[WORK REQUEST]:
Starting at the top of the listing below, copy each line exactly, stopping after the line that contains "yellow goblet [381,150,429,233]".

-- DATASET RECORDS follows --

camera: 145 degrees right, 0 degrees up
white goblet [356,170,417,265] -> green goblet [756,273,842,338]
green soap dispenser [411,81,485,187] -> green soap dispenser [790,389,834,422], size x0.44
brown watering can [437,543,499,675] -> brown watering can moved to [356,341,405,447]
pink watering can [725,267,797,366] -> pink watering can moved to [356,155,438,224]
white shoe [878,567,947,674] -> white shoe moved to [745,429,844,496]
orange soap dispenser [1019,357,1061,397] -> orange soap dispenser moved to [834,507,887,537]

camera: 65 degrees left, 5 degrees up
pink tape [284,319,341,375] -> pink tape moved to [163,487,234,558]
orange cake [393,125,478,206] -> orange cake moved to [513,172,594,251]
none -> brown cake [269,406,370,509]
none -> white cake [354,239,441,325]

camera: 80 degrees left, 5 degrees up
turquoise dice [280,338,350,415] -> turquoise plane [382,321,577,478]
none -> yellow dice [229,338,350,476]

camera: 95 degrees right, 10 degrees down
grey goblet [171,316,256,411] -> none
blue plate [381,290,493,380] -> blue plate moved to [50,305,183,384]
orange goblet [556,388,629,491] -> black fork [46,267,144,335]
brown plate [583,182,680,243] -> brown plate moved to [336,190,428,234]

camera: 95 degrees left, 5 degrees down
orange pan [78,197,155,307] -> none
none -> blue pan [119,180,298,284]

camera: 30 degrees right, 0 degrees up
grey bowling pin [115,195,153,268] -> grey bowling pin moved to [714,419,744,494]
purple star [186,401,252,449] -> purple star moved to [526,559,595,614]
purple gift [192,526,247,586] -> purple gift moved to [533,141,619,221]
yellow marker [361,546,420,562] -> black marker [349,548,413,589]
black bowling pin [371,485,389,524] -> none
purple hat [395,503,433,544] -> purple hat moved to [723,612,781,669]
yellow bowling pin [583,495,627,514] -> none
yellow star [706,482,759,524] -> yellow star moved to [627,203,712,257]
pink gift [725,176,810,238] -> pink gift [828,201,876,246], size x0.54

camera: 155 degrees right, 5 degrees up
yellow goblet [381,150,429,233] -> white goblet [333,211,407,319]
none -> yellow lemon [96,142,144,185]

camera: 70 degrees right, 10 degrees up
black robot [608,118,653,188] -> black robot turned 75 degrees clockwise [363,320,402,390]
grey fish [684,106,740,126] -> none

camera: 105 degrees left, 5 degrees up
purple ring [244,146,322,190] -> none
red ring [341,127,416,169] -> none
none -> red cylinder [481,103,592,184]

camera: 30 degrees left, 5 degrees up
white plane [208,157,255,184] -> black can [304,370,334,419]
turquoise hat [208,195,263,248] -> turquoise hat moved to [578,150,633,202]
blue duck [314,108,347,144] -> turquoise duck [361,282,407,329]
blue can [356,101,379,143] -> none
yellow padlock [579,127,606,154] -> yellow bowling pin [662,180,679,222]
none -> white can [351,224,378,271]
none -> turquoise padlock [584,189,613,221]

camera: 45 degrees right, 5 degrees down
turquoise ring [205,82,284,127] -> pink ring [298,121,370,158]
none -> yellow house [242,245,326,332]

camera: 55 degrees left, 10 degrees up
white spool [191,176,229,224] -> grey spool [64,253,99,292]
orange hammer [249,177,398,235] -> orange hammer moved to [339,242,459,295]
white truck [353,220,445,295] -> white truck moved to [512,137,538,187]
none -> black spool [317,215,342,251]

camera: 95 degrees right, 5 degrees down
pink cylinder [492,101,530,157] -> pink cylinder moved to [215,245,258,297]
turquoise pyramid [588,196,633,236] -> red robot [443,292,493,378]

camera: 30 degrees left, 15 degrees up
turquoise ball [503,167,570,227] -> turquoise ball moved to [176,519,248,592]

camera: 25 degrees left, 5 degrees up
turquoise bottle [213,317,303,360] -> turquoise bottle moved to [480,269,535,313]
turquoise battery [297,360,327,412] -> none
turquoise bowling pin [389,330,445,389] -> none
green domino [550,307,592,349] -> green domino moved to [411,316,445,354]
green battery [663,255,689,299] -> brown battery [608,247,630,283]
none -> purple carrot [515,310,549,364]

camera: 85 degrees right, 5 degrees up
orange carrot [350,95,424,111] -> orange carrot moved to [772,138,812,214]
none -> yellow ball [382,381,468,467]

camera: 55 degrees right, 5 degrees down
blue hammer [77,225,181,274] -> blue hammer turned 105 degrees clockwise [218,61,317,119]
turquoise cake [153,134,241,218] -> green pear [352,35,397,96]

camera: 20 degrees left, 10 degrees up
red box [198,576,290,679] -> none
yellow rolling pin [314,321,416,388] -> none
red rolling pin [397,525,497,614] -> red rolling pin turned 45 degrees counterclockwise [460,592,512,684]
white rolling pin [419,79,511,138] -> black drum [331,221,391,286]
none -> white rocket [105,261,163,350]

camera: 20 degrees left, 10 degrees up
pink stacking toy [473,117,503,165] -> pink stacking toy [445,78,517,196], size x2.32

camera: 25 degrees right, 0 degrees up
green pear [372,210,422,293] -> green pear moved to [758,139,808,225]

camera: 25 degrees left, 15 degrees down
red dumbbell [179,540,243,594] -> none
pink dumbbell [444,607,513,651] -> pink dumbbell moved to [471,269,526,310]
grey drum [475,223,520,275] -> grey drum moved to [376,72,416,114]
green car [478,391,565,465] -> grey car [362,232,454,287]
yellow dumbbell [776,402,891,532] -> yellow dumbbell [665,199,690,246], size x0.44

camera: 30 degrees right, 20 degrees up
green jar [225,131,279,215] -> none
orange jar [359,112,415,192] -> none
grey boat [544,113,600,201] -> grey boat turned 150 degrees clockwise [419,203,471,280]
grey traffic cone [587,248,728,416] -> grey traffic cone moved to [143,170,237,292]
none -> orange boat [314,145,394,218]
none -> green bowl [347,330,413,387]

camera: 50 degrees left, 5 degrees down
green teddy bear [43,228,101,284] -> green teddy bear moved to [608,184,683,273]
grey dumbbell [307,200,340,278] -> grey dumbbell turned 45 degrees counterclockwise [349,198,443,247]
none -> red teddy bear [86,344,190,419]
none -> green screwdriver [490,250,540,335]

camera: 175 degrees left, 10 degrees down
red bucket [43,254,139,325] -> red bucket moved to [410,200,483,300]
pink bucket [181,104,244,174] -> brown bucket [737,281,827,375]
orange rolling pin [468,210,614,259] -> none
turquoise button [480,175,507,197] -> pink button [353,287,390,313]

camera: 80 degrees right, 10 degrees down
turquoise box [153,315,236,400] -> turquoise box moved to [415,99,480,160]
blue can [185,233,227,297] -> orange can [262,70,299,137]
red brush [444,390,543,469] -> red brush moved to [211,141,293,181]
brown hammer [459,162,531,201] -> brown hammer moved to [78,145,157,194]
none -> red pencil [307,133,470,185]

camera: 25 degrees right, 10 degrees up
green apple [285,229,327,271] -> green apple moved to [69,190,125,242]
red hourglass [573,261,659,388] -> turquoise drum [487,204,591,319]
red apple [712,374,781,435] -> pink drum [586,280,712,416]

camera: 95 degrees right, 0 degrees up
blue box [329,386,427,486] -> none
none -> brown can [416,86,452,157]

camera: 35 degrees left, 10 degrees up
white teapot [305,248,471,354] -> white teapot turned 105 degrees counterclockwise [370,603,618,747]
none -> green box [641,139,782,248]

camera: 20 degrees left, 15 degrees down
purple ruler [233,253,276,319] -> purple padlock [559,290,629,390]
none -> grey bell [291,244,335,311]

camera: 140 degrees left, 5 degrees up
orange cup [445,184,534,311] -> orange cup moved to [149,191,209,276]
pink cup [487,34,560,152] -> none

-- DATASET RECORDS concluded --

[EXERCISE SOLUTION]:
camera: 145 degrees right, 0 degrees up
white goblet [356,170,417,265] -> green goblet [756,273,842,338]
green soap dispenser [411,81,485,187] -> green soap dispenser [790,389,834,422], size x0.44
brown watering can [437,543,499,675] -> brown watering can moved to [356,341,405,447]
pink watering can [725,267,797,366] -> pink watering can moved to [356,155,438,224]
white shoe [878,567,947,674] -> white shoe moved to [745,429,844,496]
orange soap dispenser [1019,357,1061,397] -> orange soap dispenser moved to [834,507,887,537]

camera: 65 degrees left, 5 degrees up
pink tape [284,319,341,375] -> pink tape moved to [163,487,234,558]
orange cake [393,125,478,206] -> orange cake moved to [513,172,594,251]
none -> brown cake [269,406,370,509]
none -> white cake [354,239,441,325]

camera: 80 degrees left, 5 degrees up
turquoise dice [280,338,350,415] -> turquoise plane [382,321,577,478]
none -> yellow dice [229,338,350,476]

camera: 95 degrees right, 10 degrees down
grey goblet [171,316,256,411] -> none
blue plate [381,290,493,380] -> blue plate moved to [50,305,183,384]
orange goblet [556,388,629,491] -> black fork [46,267,144,335]
brown plate [583,182,680,243] -> brown plate moved to [336,190,428,234]

camera: 95 degrees left, 5 degrees down
orange pan [78,197,155,307] -> none
none -> blue pan [119,180,298,284]

camera: 30 degrees right, 0 degrees up
grey bowling pin [115,195,153,268] -> grey bowling pin moved to [714,419,744,494]
purple star [186,401,252,449] -> purple star moved to [526,559,595,614]
purple gift [192,526,247,586] -> purple gift moved to [533,141,619,221]
yellow marker [361,546,420,562] -> black marker [349,548,413,589]
black bowling pin [371,485,389,524] -> none
purple hat [395,503,433,544] -> purple hat moved to [723,612,781,669]
yellow bowling pin [583,495,627,514] -> none
yellow star [706,482,759,524] -> yellow star moved to [627,203,712,257]
pink gift [725,176,810,238] -> pink gift [828,201,876,246], size x0.54

camera: 155 degrees right, 5 degrees up
yellow goblet [381,150,429,233] -> white goblet [333,211,407,319]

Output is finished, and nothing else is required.